■ Exercise prompt ■
Copy out the text of every item below word for word, leaving the pictures out.

Excerpt from a dataset:
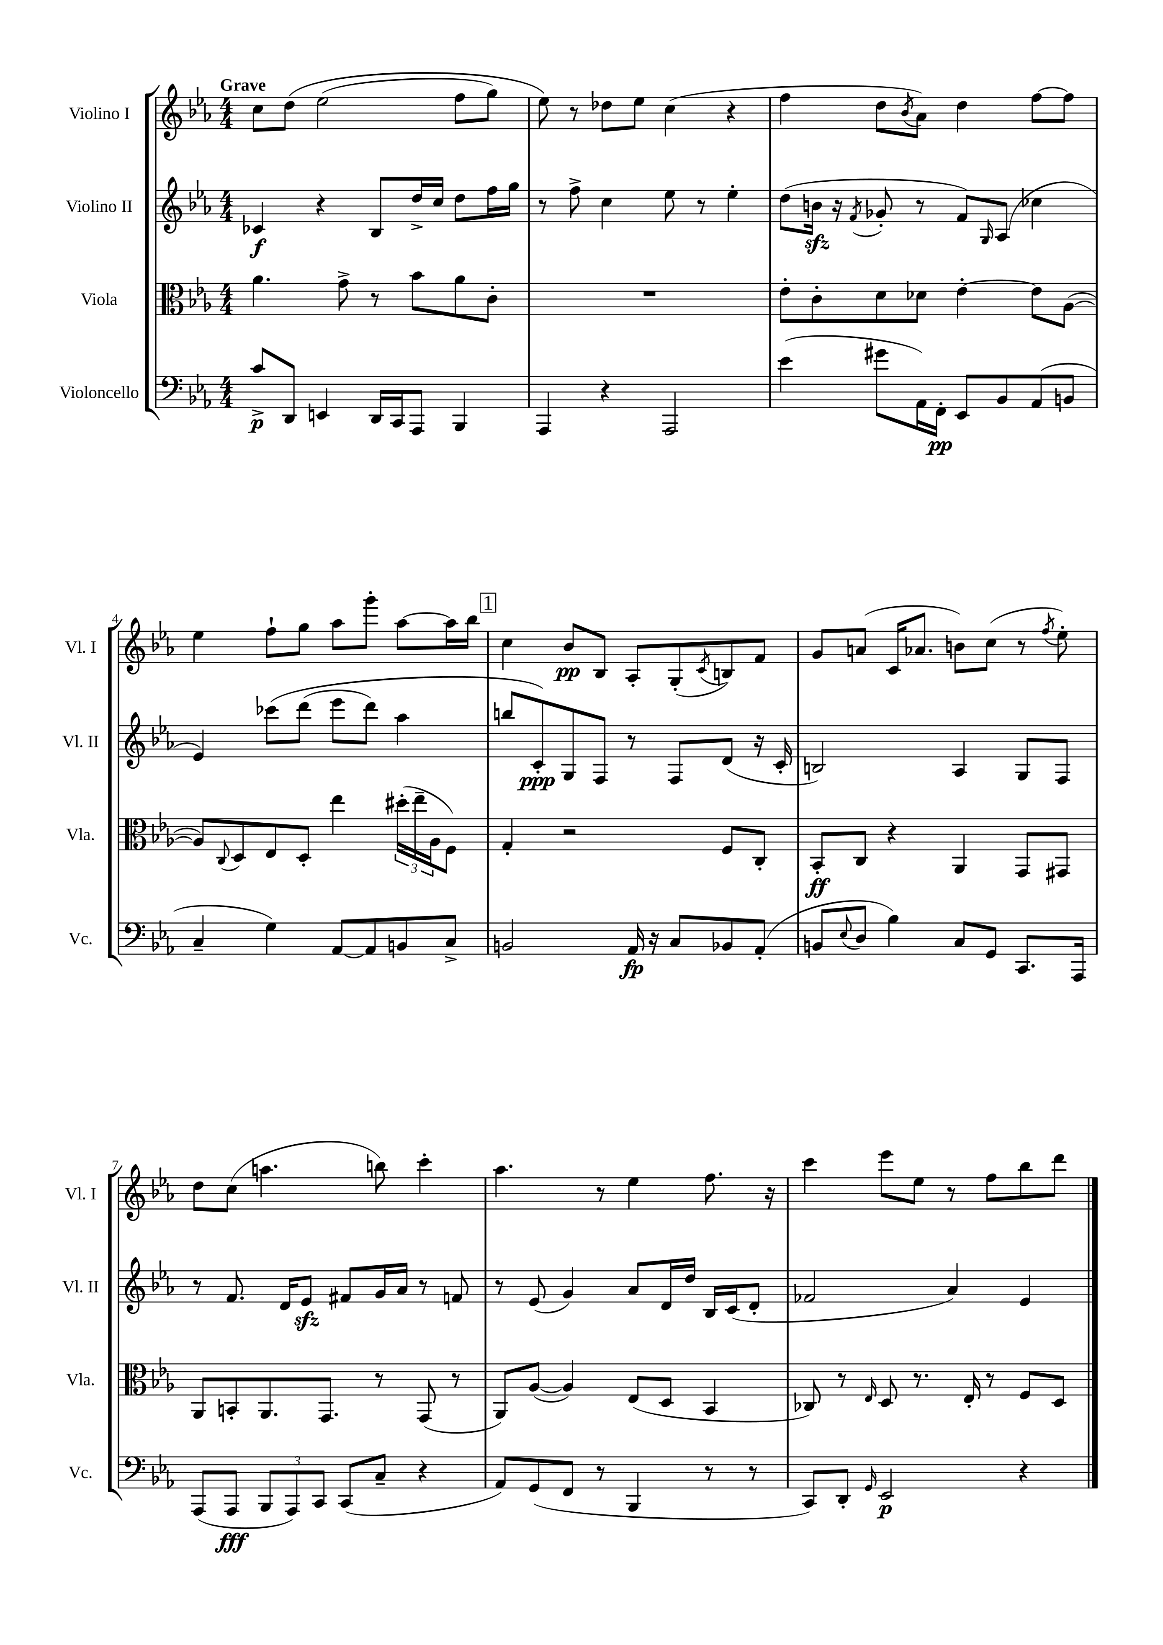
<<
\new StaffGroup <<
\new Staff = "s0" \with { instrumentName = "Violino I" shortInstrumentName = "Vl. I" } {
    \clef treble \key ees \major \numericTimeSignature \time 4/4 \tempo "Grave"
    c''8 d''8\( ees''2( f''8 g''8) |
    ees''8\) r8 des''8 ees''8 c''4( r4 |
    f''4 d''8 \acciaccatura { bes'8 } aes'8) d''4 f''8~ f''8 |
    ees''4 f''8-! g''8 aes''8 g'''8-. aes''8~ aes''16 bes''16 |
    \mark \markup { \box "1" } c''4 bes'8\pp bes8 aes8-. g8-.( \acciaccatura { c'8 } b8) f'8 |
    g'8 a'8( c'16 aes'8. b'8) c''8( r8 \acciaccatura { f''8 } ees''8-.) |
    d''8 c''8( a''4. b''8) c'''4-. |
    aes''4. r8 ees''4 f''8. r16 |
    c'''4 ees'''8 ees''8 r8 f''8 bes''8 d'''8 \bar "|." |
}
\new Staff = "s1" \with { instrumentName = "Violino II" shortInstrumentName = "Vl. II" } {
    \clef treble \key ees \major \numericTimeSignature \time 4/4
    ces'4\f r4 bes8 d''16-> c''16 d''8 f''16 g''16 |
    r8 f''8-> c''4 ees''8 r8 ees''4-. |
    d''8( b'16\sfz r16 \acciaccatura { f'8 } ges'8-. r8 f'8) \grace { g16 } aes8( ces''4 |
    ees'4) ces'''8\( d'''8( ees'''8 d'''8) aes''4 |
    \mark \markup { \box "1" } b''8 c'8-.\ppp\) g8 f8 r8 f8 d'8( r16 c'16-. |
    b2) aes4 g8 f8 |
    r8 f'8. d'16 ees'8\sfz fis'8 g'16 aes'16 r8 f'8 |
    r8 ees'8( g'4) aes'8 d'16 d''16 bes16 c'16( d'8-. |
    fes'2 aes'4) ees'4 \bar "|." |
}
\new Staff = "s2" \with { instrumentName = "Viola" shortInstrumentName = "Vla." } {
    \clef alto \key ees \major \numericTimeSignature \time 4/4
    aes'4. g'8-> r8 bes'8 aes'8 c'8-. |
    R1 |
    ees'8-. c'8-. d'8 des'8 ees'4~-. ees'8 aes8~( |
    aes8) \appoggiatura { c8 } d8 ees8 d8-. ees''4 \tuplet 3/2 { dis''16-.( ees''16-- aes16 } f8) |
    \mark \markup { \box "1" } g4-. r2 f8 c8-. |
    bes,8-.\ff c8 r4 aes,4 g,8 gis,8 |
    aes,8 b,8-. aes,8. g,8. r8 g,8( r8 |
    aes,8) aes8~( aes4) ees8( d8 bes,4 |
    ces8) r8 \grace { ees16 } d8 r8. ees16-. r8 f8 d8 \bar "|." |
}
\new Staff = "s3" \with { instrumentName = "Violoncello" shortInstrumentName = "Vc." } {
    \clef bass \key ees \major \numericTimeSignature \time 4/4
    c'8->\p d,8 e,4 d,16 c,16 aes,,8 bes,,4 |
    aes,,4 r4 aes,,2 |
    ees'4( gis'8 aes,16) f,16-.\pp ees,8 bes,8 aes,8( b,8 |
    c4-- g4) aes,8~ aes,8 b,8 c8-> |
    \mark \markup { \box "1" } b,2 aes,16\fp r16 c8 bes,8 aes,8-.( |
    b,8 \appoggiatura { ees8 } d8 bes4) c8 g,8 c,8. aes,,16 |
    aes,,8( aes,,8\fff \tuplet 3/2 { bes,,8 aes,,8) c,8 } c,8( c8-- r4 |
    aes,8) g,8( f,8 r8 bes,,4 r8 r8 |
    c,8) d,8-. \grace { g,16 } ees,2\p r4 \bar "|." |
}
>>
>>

■ Solution to this task ■
<<
\new StaffGroup <<
\new Staff = "s0" \with { instrumentName = "Violino I" shortInstrumentName = "Vl. I" } {
    \clef treble \key ees \major \numericTimeSignature \time 4/4 \tempo "Grave"
    c''8 d''8\( ees''2( f''8 g''8) |
    ees''8\) r8 des''8 ees''8 c''4( r4 |
    f''4 d''8 \acciaccatura { bes'8 } aes'8) d''4 f''8~ f''8 |
    ees''4 f''8-! g''8 aes''8 g'''8-. aes''8~ aes''16 bes''16 |
    \mark \markup { \box "1" } c''4 bes'8\pp bes8 aes8-. g8-.( \acciaccatura { c'8 } b8) f'8 |
    g'8 a'8( c'16 aes'8. b'8) c''8( r8 \acciaccatura { f''8 } ees''8-.) |
    d''8 c''8( a''4. b''8) c'''4-. |
    aes''4. r8 ees''4 f''8. r16 |
    c'''4 ees'''8 ees''8 r8 f''8 bes''8 d'''8 \bar "|." |
}
\new Staff = "s1" \with { instrumentName = "Violino II" shortInstrumentName = "Vl. II" } {
    \clef treble \key ees \major \numericTimeSignature \time 4/4
    ces'4\f r4 bes8 d''16-> c''16 d''8 f''16 g''16 |
    r8 f''8-> c''4 ees''8 r8 ees''4-. |
    d''8( b'16\sfz r16 \acciaccatura { f'8 } ges'8-. r8 f'8) \grace { g16 } aes8( ces''4 |
    ees'4) ces'''8\( d'''8( ees'''8 d'''8) aes''4 |
    \mark \markup { \box "1" } b''8 c'8-.\ppp\) g8 f8 r8 f8 d'8( r16 c'16-. |
    b2) aes4 g8 f8 |
    r8 f'8. d'16 ees'8\sfz fis'8 g'16 aes'16 r8 f'8 |
    r8 ees'8( g'4) aes'8 d'16 d''16 bes16 c'16( d'8-. |
    fes'2 aes'4) ees'4 \bar "|." |
}
\new Staff = "s2" \with { instrumentName = "Viola" shortInstrumentName = "Vla." } {
    \clef alto \key ees \major \numericTimeSignature \time 4/4
    aes'4. g'8-> r8 bes'8 aes'8 c'8-. |
    R1 |
    ees'8-. c'8-. d'8 des'8 ees'4~-. ees'8 aes8~( |
    aes8) \appoggiatura { c8 } d8 ees8 d8-. ees''4 \tuplet 3/2 { dis''16-.( ees''16-- aes16 } f8) |
    \mark \markup { \box "1" } g4-. r2 f8 c8-. |
    bes,8-.\ff c8 r4 aes,4 g,8 gis,8 |
    aes,8 b,8-. aes,8. g,8. r8 g,8( r8 |
    aes,8) aes8~( aes4) ees8( d8 bes,4 |
    ces8) r8 \grace { ees16 } d8 r8. ees16-. r8 f8 d8 \bar "|." |
}
\new Staff = "s3" \with { instrumentName = "Violoncello" shortInstrumentName = "Vc." } {
    \clef bass \key ees \major \numericTimeSignature \time 4/4
    c'8->\p d,8 e,4 d,16 c,16 aes,,8 bes,,4 |
    aes,,4 r4 aes,,2 |
    ees'4( gis'8 aes,16) f,16-.\pp ees,8 bes,8 aes,8( b,8 |
    c4-- g4) aes,8~ aes,8 b,8 c8-> |
    \mark \markup { \box "1" } b,2 aes,16\fp r16 c8 bes,8 aes,8-.( |
    b,8 \appoggiatura { ees8 } d8 bes4) c8 g,8 c,8. aes,,16 |
    aes,,8( aes,,8\fff \tuplet 3/2 { bes,,8 aes,,8) c,8 } c,8( c8-- r4 |
    aes,8) g,8( f,8 r8 bes,,4 r8 r8 |
    c,8) d,8-. \grace { g,16 } ees,2\p r4 \bar "|." |
}
>>
>>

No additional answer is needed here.